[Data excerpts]

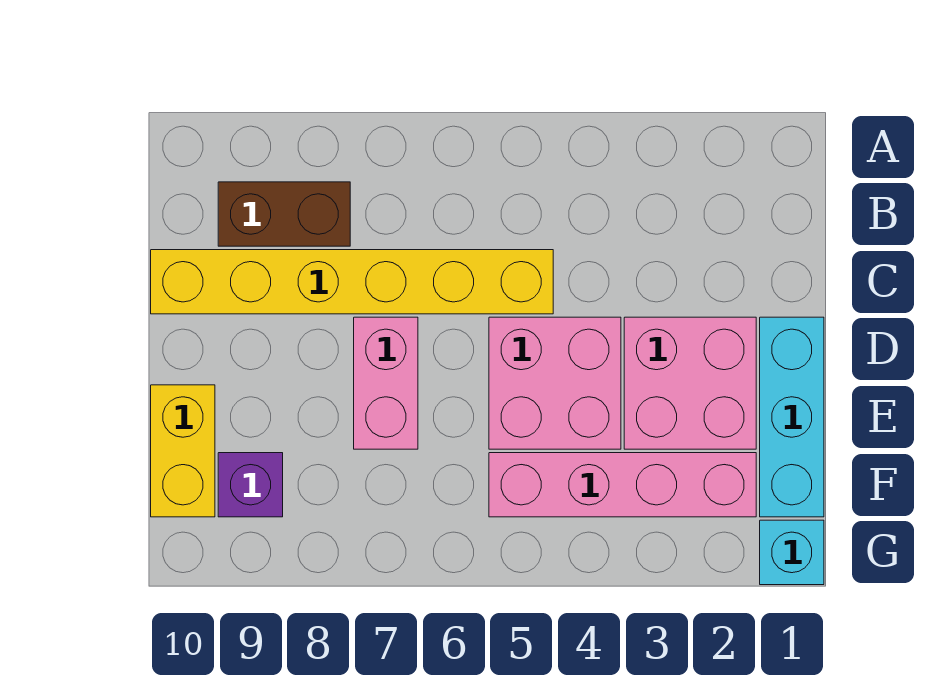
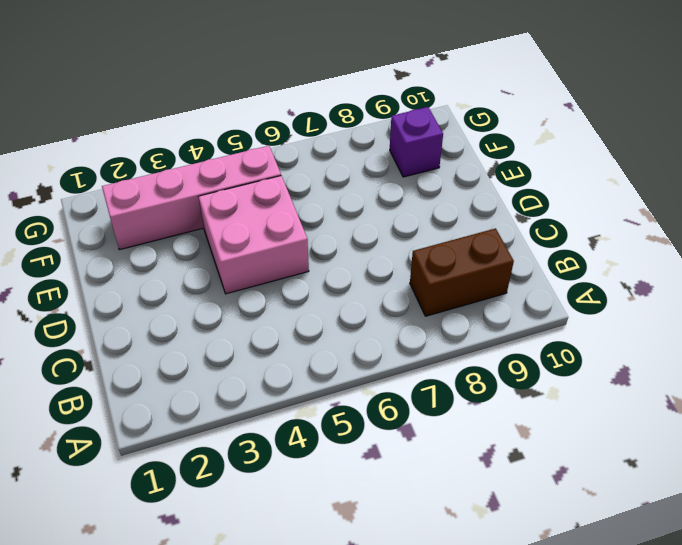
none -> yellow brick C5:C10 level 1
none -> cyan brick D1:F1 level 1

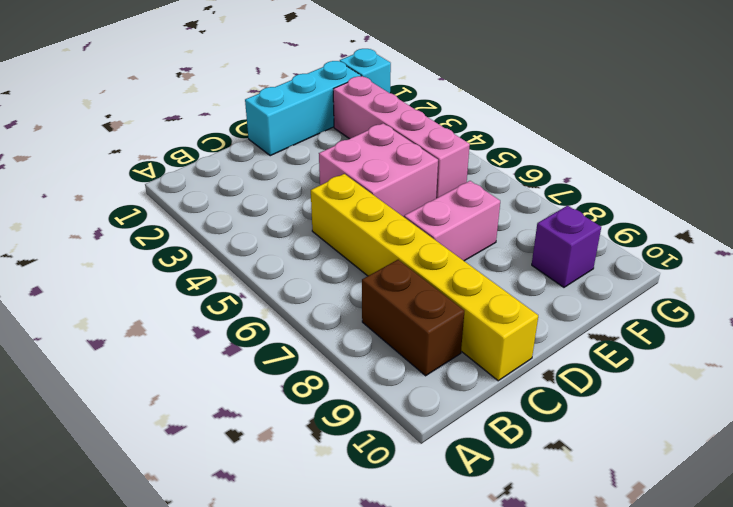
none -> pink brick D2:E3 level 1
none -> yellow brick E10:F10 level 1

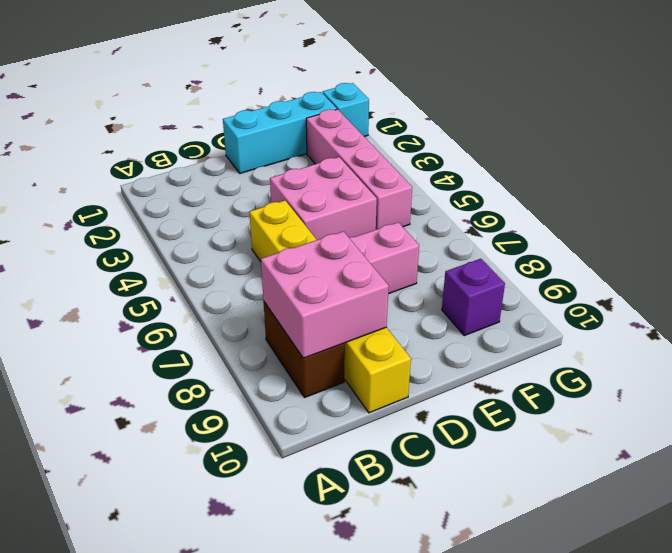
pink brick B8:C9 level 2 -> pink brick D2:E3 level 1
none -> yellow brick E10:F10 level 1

---

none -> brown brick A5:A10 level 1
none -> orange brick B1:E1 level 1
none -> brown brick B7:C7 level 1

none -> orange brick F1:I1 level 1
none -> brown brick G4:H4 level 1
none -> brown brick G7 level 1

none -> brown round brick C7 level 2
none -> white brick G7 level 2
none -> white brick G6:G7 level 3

---

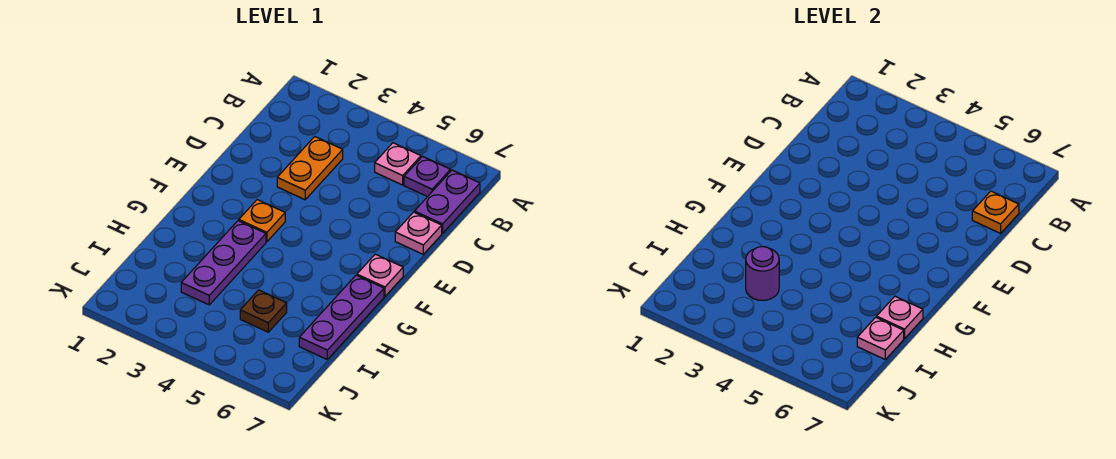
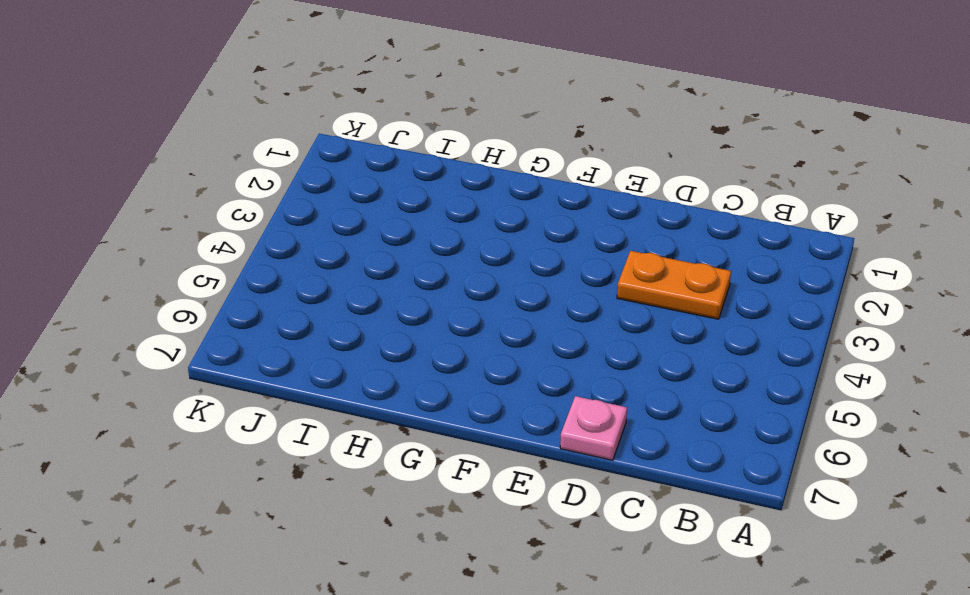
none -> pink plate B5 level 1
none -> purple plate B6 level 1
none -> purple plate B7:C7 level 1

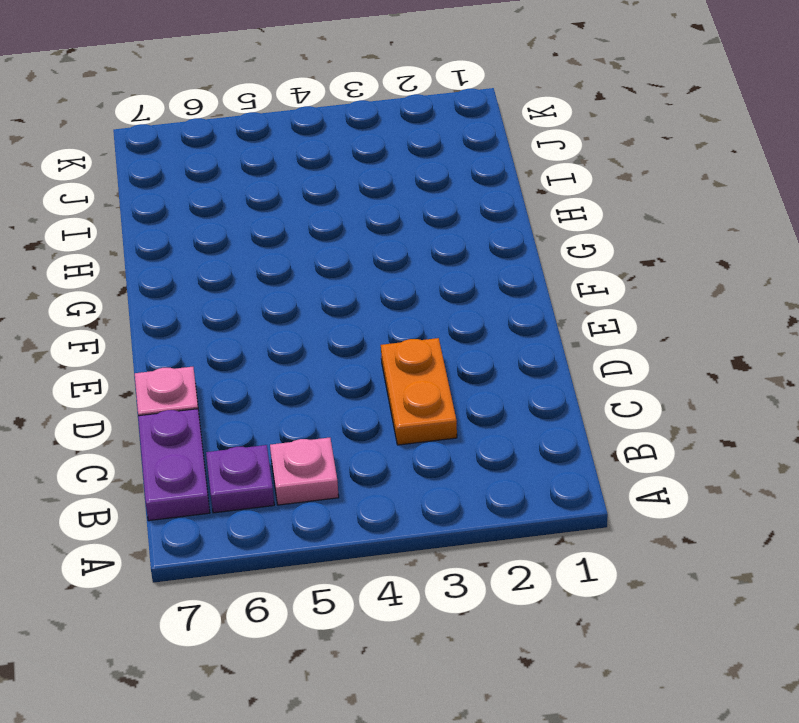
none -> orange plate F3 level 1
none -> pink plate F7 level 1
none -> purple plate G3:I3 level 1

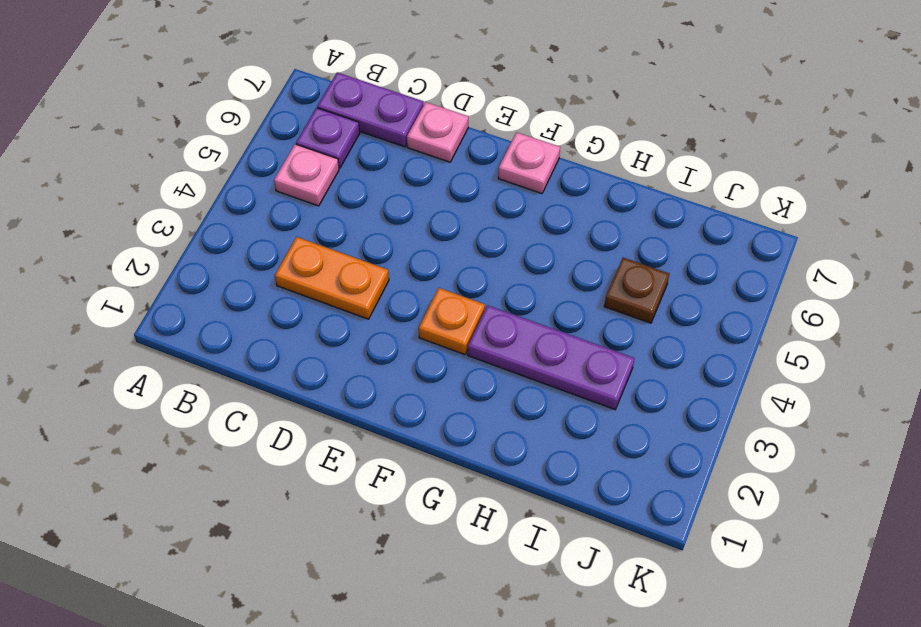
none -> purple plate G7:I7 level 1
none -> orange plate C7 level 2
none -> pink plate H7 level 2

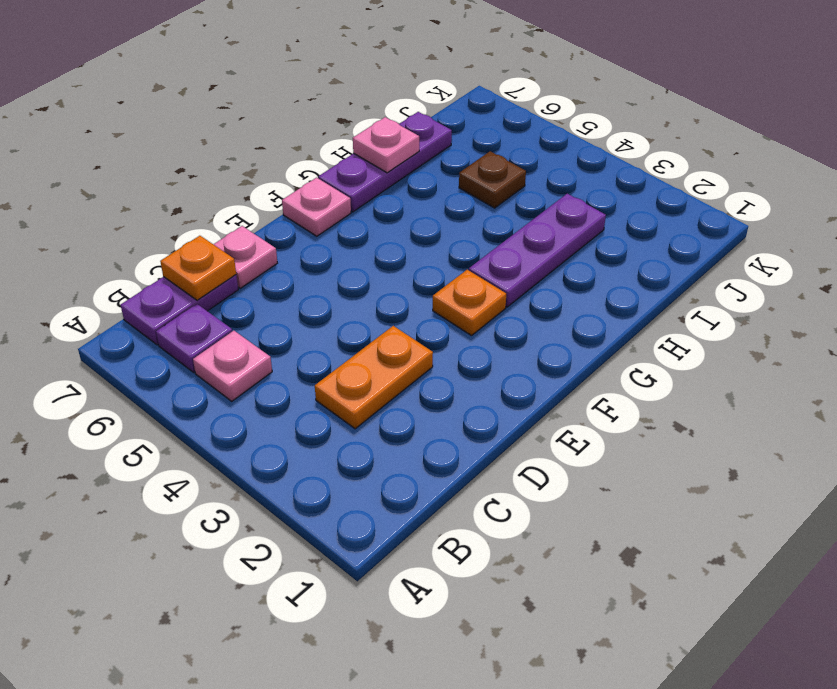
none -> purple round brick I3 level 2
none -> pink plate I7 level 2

* Assignment *
Report back every line of the entries in which "round" occurs.

* Finished task *
none -> brown round brick C7 level 2
none -> purple round brick I3 level 2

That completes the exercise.